Provided information: Begin

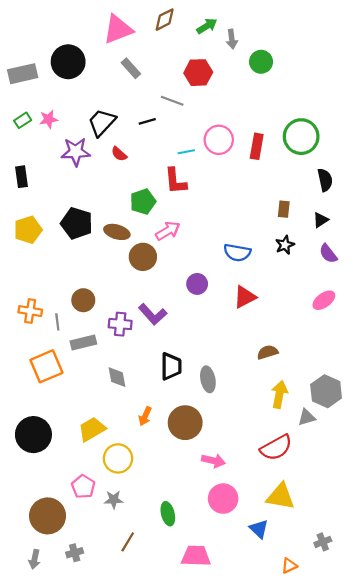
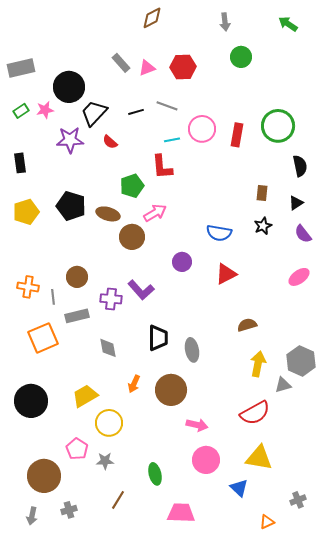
green arrow: (207, 26) -> (288, 24), moved, turned -114
pink triangle: (118, 29) -> (147, 68), moved, size x0.6
gray arrow: (232, 39) -> (225, 22), moved
black circle: (68, 62) -> (69, 87), moved
gray line: (172, 101) -> (167, 106), moved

Provided information: End

• _Action item_
Write out the material above once more, exactly as it reads, with no pictures.

• _Task answer_
green arrow: (207, 26) -> (288, 24), moved, turned -114
pink triangle: (118, 29) -> (147, 68), moved, size x0.6
gray arrow: (232, 39) -> (225, 22), moved
black circle: (68, 62) -> (69, 87), moved
gray line: (172, 101) -> (167, 106), moved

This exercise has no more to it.